[Brief]: In the material below, the required lines run from the one containing "none -> grey 2x2 round brick [496,199,577,294]" through the one containing "none -> orange 1x2 brick [533,186,657,340]". Copy those lines exactly, ends included, and nothing else.

[Data for this task]:
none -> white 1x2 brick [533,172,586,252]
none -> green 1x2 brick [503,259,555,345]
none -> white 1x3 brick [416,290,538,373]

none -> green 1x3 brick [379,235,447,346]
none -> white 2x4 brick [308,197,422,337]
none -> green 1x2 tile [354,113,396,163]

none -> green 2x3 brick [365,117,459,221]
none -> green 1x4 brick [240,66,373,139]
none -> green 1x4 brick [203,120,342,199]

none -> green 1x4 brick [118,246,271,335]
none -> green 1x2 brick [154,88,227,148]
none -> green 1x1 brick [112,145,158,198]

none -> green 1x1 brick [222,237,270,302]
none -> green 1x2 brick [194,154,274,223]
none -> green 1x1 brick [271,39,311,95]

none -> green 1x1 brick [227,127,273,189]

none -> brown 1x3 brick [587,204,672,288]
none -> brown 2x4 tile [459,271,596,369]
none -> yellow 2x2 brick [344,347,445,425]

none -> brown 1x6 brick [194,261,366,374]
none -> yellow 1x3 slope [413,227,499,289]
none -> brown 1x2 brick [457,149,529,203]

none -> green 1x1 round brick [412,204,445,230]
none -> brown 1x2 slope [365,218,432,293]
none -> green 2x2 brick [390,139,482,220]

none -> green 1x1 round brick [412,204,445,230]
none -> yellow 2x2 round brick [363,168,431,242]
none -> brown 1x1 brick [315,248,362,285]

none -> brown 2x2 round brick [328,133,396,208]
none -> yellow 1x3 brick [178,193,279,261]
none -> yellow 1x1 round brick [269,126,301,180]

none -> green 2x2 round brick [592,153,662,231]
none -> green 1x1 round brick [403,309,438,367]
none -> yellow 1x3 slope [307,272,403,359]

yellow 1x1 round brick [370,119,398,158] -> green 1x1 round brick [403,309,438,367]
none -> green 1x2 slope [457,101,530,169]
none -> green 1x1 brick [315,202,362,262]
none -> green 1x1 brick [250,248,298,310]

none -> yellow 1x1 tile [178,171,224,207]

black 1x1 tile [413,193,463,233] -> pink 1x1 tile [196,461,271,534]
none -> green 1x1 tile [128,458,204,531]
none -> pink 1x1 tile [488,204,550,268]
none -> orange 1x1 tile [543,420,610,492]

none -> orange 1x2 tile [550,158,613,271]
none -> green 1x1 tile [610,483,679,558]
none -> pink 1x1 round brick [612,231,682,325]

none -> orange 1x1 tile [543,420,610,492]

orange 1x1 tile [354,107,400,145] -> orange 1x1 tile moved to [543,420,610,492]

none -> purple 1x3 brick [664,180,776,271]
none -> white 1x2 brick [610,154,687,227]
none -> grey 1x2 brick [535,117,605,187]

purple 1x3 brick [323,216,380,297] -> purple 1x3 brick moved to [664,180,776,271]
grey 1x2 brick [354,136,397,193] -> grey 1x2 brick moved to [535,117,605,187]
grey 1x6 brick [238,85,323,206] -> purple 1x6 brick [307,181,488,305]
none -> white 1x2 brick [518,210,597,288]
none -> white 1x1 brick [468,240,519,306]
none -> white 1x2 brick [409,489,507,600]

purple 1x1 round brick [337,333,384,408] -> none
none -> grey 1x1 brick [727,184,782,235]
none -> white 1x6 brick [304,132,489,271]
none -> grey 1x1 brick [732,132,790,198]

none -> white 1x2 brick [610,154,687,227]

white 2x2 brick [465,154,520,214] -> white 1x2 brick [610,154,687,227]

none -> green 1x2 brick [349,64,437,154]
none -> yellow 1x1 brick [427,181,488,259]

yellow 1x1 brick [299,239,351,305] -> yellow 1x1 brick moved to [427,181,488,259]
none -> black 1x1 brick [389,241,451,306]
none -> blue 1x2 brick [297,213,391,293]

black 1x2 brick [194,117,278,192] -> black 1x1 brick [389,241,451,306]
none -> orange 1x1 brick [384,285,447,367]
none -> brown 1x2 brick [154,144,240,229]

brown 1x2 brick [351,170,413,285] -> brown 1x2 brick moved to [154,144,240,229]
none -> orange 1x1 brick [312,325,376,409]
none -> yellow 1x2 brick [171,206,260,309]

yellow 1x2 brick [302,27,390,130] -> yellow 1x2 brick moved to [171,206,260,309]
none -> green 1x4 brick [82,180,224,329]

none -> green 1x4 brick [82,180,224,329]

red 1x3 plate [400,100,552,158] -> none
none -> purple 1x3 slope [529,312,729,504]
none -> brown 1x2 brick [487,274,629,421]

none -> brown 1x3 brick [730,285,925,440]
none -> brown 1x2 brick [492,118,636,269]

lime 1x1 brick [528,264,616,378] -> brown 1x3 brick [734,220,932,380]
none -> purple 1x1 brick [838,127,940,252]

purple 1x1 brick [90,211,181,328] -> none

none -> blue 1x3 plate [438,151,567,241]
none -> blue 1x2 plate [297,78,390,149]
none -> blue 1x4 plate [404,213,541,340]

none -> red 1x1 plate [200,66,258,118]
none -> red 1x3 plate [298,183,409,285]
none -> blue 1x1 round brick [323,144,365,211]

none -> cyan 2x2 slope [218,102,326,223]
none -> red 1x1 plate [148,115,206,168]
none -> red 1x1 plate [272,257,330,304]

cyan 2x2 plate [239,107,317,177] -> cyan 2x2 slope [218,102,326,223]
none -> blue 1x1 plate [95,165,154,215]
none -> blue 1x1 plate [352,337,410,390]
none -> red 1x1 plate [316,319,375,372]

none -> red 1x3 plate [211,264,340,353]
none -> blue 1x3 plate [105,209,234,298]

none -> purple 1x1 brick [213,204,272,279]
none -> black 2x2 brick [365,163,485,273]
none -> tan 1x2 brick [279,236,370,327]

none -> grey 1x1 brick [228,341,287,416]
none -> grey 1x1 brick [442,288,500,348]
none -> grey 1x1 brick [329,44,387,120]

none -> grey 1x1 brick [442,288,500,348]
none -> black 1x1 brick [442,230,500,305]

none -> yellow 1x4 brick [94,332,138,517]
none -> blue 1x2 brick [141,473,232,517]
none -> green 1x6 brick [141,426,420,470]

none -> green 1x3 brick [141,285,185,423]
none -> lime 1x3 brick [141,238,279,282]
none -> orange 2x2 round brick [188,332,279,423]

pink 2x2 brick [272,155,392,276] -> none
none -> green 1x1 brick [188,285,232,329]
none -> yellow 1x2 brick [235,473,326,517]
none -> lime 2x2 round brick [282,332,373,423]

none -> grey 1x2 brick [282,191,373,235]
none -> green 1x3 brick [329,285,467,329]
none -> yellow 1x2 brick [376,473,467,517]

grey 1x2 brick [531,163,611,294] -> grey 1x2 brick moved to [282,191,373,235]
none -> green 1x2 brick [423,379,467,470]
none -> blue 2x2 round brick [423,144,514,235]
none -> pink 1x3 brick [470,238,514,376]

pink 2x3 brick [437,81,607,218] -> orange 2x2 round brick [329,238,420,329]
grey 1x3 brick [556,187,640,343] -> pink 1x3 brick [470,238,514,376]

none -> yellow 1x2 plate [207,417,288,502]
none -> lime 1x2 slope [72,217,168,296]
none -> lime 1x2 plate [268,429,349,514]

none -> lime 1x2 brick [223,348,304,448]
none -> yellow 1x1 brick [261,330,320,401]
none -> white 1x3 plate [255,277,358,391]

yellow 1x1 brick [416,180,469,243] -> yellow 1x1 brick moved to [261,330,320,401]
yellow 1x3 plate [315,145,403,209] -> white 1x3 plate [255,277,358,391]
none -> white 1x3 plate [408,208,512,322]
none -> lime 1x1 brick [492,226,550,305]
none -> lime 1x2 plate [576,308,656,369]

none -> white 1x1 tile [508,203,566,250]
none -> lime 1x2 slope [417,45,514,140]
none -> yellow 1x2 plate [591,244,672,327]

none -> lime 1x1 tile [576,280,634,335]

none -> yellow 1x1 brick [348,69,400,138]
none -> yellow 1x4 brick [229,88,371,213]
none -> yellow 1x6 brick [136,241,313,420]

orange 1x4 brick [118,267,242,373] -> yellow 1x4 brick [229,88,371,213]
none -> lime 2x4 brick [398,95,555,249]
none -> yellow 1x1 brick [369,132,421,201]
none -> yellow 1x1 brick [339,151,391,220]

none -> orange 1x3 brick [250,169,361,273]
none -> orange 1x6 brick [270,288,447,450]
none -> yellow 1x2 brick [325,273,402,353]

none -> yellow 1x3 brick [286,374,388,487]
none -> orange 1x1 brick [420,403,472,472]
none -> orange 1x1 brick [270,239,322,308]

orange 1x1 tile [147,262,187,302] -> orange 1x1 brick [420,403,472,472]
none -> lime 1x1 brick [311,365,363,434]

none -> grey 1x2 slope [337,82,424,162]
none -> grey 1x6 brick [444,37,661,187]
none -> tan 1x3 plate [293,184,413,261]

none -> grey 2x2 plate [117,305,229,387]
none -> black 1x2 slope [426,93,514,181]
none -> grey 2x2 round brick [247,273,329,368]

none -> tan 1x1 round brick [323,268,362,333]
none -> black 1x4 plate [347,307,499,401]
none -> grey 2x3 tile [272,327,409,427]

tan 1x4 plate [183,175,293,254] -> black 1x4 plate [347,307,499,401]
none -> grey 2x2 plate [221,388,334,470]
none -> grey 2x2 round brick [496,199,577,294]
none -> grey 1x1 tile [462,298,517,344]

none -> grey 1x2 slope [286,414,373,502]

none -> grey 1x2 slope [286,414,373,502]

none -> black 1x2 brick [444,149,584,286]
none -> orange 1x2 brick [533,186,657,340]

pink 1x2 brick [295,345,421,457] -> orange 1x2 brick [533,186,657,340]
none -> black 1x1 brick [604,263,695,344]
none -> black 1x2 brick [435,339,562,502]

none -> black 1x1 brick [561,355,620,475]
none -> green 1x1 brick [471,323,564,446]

[Output below]:
none -> grey 2x2 round brick [496,199,577,294]
none -> grey 1x1 tile [462,298,517,344]

none -> grey 1x2 slope [286,414,373,502]

none -> grey 1x2 slope [286,414,373,502]

none -> black 1x2 brick [444,149,584,286]
none -> orange 1x2 brick [533,186,657,340]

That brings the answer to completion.